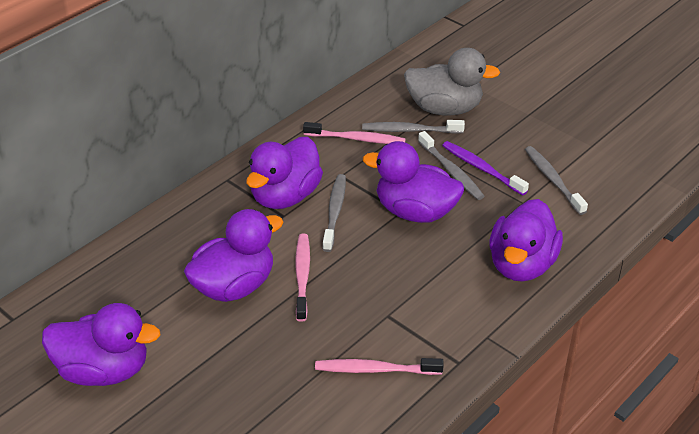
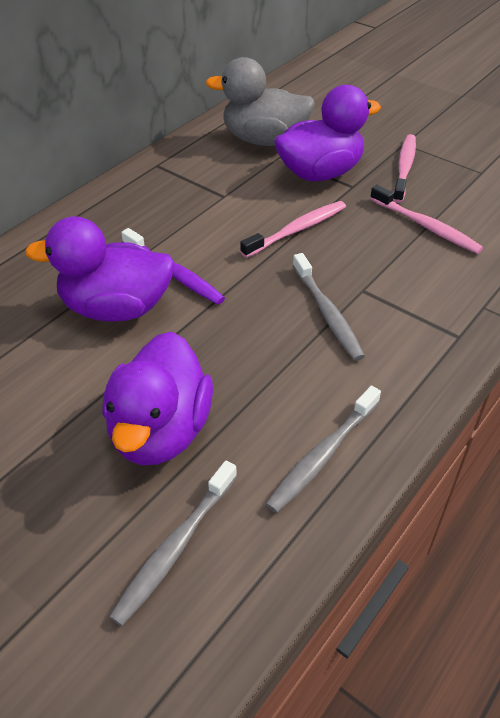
grey toothbrush: 4 -> 3
purple duck: 5 -> 3

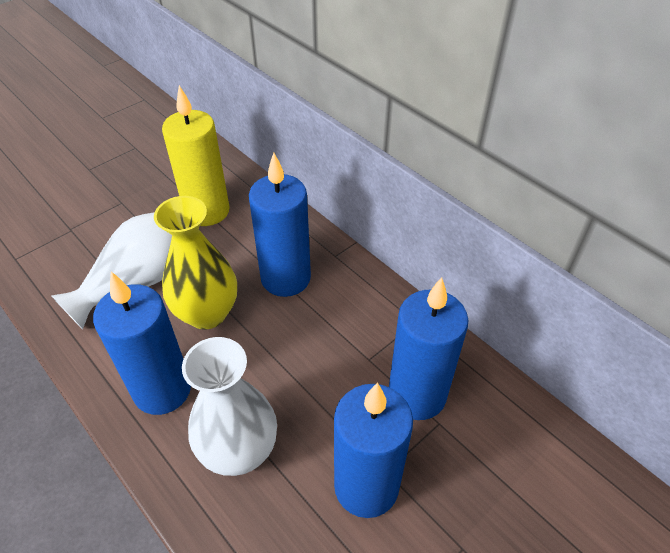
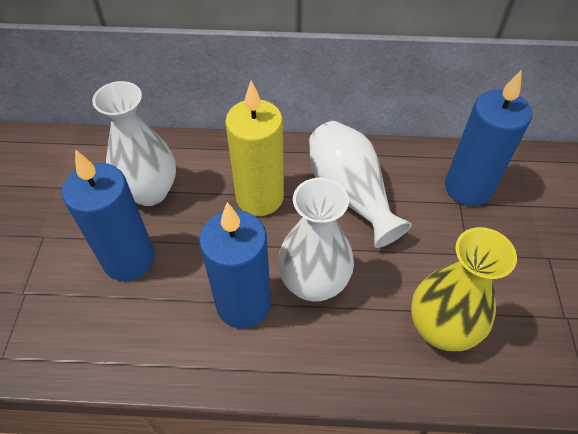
blue candle: 4 -> 3
white vase: 2 -> 3

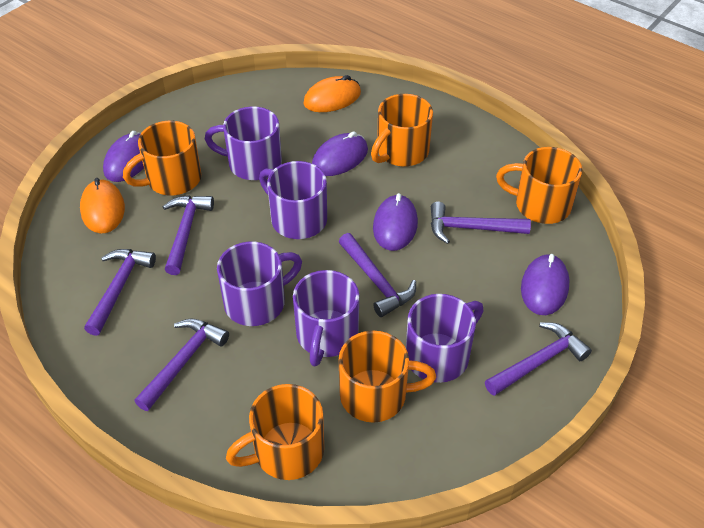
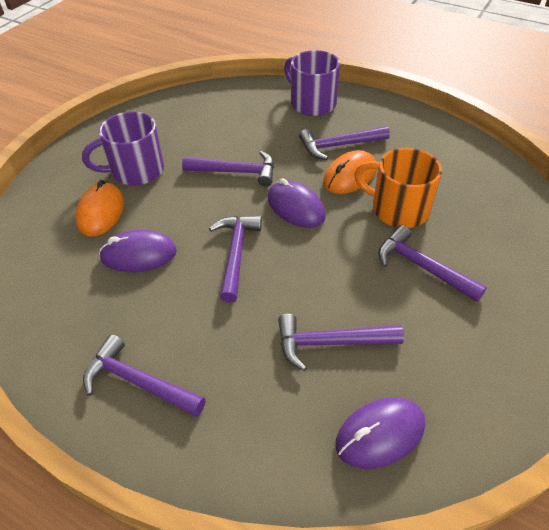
orange mug: 5 -> 1
purple mouse: 4 -> 3
purple mug: 5 -> 2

··········

Pictures are to be left out; please print the rest of the records above word for word.

FINISHED EXERCISE:
grey toothbrush: 4 -> 3
purple duck: 5 -> 3

blue candle: 4 -> 3
white vase: 2 -> 3

orange mug: 5 -> 1
purple mouse: 4 -> 3
purple mug: 5 -> 2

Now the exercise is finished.